Image-based object counting data
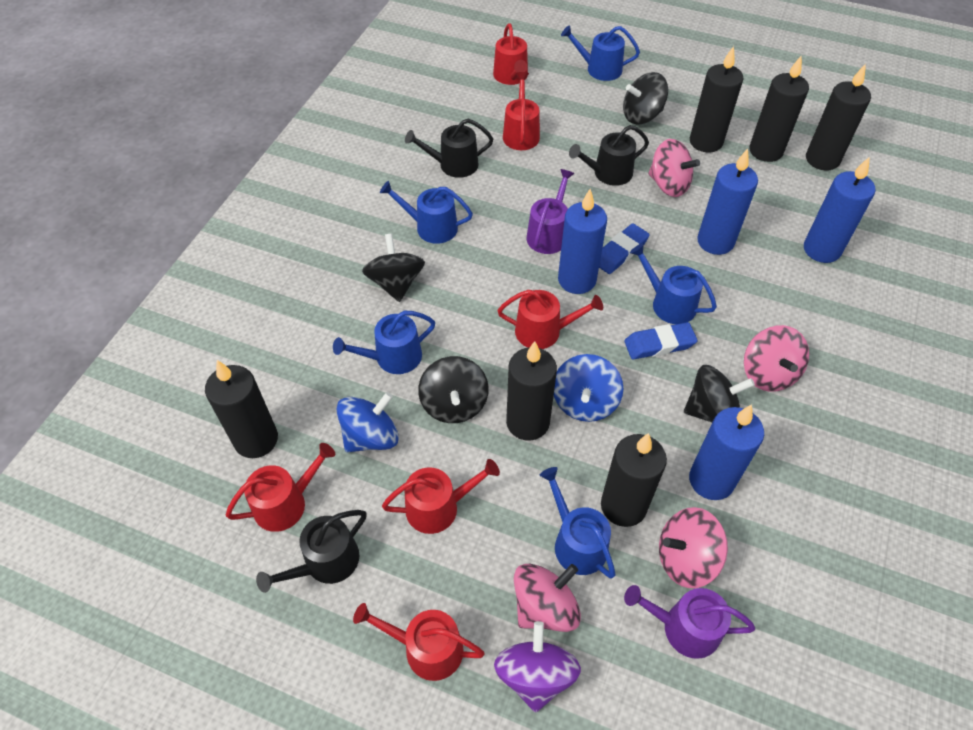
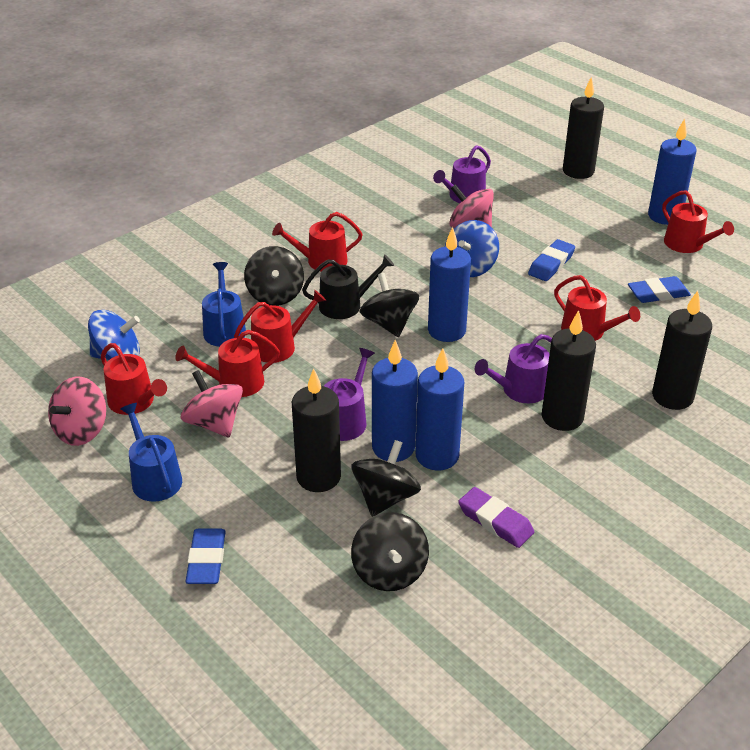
black candle: [205,360,278,458] [506,341,557,441] [601,433,667,527] [690,46,743,153] [749,55,809,162] [806,64,871,170] = 6 -> [292,368,341,492] [542,310,596,431] [563,77,604,179] [652,291,712,410] = 4
black watering can: [256,510,366,593] [405,119,493,178] [569,125,649,186] = 3 -> [302,254,394,319] = 1
blue eraser: [599,223,650,274] [624,322,698,359] = 2 -> [185,529,226,584] [528,239,575,281] [628,276,691,303] = 3
blue watering can: [333,311,435,374] [380,181,473,244] [540,467,616,579] [561,25,640,81] [630,243,717,324] = 5 -> [120,403,182,502] [202,262,246,347] = 2
pink spinning top: [514,564,581,632] [648,139,700,197] [659,507,728,588] [744,325,809,392] = 4 -> [48,377,106,446] [181,370,243,438] [449,184,494,228] = 3
purple eraser: none = 0 -> [458,487,534,548] = 1
purple spinning top: [494,621,581,712] = 1 -> none = 0
purple watering can: [527,169,575,254] [624,585,755,659] = 2 -> [324,348,375,441] [433,145,491,203] [475,334,552,403] = 3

### Description of the task:
Line by line, transcribe the records exactly, omitting the images.

### Solution to the problem:
black candle: [205,360,278,458] [506,341,557,441] [601,433,667,527] [690,46,743,153] [749,55,809,162] [806,64,871,170] = 6 -> [292,368,341,492] [542,310,596,431] [563,77,604,179] [652,291,712,410] = 4
black watering can: [256,510,366,593] [405,119,493,178] [569,125,649,186] = 3 -> [302,254,394,319] = 1
blue eraser: [599,223,650,274] [624,322,698,359] = 2 -> [185,529,226,584] [528,239,575,281] [628,276,691,303] = 3
blue watering can: [333,311,435,374] [380,181,473,244] [540,467,616,579] [561,25,640,81] [630,243,717,324] = 5 -> [120,403,182,502] [202,262,246,347] = 2
pink spinning top: [514,564,581,632] [648,139,700,197] [659,507,728,588] [744,325,809,392] = 4 -> [48,377,106,446] [181,370,243,438] [449,184,494,228] = 3
purple eraser: none = 0 -> [458,487,534,548] = 1
purple spinning top: [494,621,581,712] = 1 -> none = 0
purple watering can: [527,169,575,254] [624,585,755,659] = 2 -> [324,348,375,441] [433,145,491,203] [475,334,552,403] = 3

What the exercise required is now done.